_WORK REQUIRED_:
Print the lines that run from the line with "Q1: NMOS IRLZ44N" to the line with "U2: NOT 74HC04", keeping both end lines, exactly as they appear in the entries below, and nothing else.

BEGIN SOURCE DATA

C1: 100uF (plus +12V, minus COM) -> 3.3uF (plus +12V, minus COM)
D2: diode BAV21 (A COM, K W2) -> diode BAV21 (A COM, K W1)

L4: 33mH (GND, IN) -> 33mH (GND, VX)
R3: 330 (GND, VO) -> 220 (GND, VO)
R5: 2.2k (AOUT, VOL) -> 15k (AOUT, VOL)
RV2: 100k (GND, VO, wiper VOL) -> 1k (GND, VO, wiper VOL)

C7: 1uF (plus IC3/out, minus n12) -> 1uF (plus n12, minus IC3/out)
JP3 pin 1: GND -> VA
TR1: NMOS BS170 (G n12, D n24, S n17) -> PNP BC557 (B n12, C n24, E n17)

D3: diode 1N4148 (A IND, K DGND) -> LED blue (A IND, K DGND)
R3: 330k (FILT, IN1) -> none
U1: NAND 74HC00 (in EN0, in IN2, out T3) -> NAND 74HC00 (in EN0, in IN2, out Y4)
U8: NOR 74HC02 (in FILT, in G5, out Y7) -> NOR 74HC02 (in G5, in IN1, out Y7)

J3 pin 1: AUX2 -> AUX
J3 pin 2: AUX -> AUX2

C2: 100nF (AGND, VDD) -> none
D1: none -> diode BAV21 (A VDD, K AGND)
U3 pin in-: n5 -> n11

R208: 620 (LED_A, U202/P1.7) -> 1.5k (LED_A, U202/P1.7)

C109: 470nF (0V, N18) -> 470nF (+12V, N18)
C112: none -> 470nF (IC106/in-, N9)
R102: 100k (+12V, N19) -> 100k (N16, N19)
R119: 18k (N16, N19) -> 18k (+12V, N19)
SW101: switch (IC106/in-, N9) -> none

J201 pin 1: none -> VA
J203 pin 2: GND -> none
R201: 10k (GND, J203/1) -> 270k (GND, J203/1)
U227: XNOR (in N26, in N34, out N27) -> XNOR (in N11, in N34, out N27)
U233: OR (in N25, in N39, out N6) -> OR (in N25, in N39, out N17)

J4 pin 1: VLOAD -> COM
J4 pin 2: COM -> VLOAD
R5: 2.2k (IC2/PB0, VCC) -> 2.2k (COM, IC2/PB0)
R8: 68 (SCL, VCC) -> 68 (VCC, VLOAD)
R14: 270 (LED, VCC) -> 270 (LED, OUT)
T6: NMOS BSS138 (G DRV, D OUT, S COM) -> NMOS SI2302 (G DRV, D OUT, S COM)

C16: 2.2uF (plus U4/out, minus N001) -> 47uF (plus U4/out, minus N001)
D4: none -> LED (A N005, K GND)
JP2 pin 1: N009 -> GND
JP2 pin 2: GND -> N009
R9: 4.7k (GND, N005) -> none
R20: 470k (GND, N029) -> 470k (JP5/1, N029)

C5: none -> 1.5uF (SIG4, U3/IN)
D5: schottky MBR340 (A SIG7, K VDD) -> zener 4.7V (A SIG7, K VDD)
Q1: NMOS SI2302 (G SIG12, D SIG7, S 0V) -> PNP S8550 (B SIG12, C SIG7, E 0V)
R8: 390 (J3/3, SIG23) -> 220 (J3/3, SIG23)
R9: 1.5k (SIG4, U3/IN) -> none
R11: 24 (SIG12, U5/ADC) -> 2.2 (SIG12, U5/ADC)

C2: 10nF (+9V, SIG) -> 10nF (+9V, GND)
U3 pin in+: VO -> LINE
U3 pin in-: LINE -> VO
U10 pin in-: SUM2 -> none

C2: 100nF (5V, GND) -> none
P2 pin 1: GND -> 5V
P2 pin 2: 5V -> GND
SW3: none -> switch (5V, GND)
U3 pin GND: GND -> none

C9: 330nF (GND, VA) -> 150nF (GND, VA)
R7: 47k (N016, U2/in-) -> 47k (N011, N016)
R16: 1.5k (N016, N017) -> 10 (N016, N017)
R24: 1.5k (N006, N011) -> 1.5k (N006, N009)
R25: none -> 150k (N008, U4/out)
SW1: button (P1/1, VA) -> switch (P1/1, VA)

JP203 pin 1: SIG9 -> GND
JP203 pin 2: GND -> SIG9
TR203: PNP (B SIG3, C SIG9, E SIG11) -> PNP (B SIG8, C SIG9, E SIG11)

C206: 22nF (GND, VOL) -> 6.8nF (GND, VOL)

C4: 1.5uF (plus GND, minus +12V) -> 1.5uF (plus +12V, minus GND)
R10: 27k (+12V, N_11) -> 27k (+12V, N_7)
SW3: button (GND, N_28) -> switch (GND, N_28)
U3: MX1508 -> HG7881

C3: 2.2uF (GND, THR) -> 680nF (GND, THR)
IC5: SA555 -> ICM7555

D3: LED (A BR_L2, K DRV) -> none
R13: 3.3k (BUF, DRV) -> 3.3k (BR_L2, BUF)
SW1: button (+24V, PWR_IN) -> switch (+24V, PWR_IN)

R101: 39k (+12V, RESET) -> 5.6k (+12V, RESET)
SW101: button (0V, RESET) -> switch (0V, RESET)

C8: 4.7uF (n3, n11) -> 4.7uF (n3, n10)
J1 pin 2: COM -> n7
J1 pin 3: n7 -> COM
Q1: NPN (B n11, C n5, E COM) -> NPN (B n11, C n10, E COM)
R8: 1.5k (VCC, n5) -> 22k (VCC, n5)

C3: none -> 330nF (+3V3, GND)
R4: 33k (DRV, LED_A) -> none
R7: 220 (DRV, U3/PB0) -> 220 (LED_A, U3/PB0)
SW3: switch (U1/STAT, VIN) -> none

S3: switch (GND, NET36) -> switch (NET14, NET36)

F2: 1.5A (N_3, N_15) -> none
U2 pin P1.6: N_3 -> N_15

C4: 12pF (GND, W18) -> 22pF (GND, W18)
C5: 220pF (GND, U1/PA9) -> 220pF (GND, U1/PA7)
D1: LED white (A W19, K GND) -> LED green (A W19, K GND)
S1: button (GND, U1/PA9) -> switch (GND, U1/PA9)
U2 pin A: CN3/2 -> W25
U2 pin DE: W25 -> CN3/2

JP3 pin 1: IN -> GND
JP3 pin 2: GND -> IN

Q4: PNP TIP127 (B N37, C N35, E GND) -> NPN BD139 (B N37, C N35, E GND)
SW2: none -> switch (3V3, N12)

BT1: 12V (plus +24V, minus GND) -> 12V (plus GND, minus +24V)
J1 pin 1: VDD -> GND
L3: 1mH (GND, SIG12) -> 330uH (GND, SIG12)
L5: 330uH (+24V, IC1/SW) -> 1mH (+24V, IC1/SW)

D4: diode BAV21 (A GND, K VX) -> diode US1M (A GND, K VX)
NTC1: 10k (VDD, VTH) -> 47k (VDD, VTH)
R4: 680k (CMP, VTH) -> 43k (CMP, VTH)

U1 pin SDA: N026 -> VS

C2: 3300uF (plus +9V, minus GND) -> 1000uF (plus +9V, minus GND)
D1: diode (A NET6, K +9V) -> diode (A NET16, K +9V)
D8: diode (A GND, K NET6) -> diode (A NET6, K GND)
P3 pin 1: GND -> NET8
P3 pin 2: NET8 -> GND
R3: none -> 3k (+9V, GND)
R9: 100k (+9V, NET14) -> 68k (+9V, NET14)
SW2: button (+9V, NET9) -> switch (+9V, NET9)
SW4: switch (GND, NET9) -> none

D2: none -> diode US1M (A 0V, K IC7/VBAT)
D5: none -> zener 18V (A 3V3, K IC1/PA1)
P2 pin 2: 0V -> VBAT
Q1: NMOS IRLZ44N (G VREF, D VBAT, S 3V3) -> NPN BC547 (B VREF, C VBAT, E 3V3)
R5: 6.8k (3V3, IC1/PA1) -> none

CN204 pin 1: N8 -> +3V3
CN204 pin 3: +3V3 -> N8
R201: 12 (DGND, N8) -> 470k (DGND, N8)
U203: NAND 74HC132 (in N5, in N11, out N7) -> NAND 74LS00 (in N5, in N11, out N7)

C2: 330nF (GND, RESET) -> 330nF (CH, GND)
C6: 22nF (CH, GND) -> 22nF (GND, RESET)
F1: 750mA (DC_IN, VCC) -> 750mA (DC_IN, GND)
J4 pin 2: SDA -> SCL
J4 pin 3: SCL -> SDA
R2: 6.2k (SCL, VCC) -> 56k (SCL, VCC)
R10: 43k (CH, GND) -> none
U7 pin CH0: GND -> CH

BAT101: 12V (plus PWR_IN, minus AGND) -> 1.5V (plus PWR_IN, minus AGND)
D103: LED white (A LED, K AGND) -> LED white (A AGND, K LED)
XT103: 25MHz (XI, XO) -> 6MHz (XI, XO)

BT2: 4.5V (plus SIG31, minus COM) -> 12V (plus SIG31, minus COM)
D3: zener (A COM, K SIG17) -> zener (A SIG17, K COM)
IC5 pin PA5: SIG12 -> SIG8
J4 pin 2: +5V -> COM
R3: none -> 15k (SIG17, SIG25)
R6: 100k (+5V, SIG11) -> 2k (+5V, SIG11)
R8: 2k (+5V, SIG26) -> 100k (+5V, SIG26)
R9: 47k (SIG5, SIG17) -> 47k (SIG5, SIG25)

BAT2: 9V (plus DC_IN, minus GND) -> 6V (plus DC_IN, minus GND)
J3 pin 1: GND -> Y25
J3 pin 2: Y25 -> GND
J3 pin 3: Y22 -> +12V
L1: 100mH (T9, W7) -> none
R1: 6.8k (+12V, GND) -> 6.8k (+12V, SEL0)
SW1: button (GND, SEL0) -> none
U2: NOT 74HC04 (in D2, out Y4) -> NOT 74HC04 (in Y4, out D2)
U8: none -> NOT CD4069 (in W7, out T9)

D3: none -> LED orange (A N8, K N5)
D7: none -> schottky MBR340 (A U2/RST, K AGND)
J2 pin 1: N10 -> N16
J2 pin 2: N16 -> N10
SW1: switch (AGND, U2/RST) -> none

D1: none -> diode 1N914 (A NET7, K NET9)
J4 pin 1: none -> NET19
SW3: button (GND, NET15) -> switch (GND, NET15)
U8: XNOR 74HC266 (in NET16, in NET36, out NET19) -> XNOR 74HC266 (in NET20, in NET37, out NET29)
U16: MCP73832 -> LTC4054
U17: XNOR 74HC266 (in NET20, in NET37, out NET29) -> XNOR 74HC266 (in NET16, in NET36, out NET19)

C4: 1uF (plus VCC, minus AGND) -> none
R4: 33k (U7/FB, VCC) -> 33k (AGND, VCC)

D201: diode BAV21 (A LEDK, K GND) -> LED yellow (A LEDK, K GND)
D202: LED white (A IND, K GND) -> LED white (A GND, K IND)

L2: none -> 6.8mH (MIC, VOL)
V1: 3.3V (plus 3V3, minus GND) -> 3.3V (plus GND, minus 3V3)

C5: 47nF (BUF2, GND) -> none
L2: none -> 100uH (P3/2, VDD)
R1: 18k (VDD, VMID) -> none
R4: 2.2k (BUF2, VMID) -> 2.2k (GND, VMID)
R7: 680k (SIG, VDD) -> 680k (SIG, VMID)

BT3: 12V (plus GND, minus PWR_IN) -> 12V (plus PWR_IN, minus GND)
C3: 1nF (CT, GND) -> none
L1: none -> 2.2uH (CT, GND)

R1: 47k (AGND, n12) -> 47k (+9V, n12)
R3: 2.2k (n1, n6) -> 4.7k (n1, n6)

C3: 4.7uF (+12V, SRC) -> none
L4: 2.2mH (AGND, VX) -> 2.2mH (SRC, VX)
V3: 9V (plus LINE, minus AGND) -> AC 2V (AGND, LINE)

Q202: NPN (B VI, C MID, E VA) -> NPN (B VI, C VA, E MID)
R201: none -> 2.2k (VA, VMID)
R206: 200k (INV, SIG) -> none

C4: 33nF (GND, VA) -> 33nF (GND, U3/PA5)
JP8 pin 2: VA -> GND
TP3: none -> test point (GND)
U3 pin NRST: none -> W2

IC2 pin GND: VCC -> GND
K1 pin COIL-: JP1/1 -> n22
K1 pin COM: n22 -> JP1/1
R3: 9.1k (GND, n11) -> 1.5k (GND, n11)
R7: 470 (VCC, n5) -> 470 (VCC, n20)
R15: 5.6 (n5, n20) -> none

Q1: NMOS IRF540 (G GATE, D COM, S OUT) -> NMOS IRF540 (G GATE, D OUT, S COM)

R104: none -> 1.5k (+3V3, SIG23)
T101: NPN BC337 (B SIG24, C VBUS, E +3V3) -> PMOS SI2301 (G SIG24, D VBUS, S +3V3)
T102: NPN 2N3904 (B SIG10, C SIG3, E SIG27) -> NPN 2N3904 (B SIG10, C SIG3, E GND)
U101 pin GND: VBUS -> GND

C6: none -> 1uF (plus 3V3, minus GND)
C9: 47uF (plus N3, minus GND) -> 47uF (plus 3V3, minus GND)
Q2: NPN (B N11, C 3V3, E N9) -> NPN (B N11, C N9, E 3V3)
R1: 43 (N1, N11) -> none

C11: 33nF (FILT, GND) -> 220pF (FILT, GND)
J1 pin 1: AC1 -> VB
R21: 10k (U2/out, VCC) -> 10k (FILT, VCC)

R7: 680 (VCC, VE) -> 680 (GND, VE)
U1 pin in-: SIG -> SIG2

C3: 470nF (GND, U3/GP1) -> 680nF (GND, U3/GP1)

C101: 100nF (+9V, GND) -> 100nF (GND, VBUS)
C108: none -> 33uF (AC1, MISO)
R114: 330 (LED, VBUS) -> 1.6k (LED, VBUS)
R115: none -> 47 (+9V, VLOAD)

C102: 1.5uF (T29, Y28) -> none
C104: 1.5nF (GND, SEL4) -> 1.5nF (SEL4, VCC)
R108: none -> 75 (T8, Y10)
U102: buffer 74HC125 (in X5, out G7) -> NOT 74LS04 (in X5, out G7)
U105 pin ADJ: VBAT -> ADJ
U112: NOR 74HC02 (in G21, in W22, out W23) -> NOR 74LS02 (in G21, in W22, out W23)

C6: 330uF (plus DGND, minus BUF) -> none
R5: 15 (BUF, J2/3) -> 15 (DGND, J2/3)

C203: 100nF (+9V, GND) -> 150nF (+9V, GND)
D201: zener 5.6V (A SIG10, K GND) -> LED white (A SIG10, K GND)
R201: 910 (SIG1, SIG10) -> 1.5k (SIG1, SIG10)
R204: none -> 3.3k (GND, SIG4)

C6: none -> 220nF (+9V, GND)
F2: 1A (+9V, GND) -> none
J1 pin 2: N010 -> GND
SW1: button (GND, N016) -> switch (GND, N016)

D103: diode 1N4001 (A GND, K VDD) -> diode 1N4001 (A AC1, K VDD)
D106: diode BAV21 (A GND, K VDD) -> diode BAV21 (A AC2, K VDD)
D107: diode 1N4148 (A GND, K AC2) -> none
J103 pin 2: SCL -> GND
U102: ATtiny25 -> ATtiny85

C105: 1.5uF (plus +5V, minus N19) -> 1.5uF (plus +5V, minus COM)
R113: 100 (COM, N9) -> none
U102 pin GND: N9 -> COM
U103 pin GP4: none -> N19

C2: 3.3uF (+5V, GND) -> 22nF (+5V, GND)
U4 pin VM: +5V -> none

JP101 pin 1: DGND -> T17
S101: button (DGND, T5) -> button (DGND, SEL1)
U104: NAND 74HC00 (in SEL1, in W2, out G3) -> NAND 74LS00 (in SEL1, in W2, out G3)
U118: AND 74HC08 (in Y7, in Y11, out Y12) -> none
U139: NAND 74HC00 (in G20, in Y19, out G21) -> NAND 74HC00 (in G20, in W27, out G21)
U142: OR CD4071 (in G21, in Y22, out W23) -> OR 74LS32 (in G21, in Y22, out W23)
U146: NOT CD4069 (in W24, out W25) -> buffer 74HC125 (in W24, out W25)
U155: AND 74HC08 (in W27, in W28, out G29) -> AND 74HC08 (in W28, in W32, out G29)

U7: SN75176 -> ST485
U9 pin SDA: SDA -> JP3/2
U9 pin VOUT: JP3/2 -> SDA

END SOURCE DATA

_RESULT OF THIS TASK_:
Q1: NMOS IRLZ44N (G VREF, D VBAT, S 3V3) -> NPN BC547 (B VREF, C VBAT, E 3V3)
R5: 6.8k (3V3, IC1/PA1) -> none

CN204 pin 1: N8 -> +3V3
CN204 pin 3: +3V3 -> N8
R201: 12 (DGND, N8) -> 470k (DGND, N8)
U203: NAND 74HC132 (in N5, in N11, out N7) -> NAND 74LS00 (in N5, in N11, out N7)

C2: 330nF (GND, RESET) -> 330nF (CH, GND)
C6: 22nF (CH, GND) -> 22nF (GND, RESET)
F1: 750mA (DC_IN, VCC) -> 750mA (DC_IN, GND)
J4 pin 2: SDA -> SCL
J4 pin 3: SCL -> SDA
R2: 6.2k (SCL, VCC) -> 56k (SCL, VCC)
R10: 43k (CH, GND) -> none
U7 pin CH0: GND -> CH

BAT101: 12V (plus PWR_IN, minus AGND) -> 1.5V (plus PWR_IN, minus AGND)
D103: LED white (A LED, K AGND) -> LED white (A AGND, K LED)
XT103: 25MHz (XI, XO) -> 6MHz (XI, XO)

BT2: 4.5V (plus SIG31, minus COM) -> 12V (plus SIG31, minus COM)
D3: zener (A COM, K SIG17) -> zener (A SIG17, K COM)
IC5 pin PA5: SIG12 -> SIG8
J4 pin 2: +5V -> COM
R3: none -> 15k (SIG17, SIG25)
R6: 100k (+5V, SIG11) -> 2k (+5V, SIG11)
R8: 2k (+5V, SIG26) -> 100k (+5V, SIG26)
R9: 47k (SIG5, SIG17) -> 47k (SIG5, SIG25)

BAT2: 9V (plus DC_IN, minus GND) -> 6V (plus DC_IN, minus GND)
J3 pin 1: GND -> Y25
J3 pin 2: Y25 -> GND
J3 pin 3: Y22 -> +12V
L1: 100mH (T9, W7) -> none
R1: 6.8k (+12V, GND) -> 6.8k (+12V, SEL0)
SW1: button (GND, SEL0) -> none
U2: NOT 74HC04 (in D2, out Y4) -> NOT 74HC04 (in Y4, out D2)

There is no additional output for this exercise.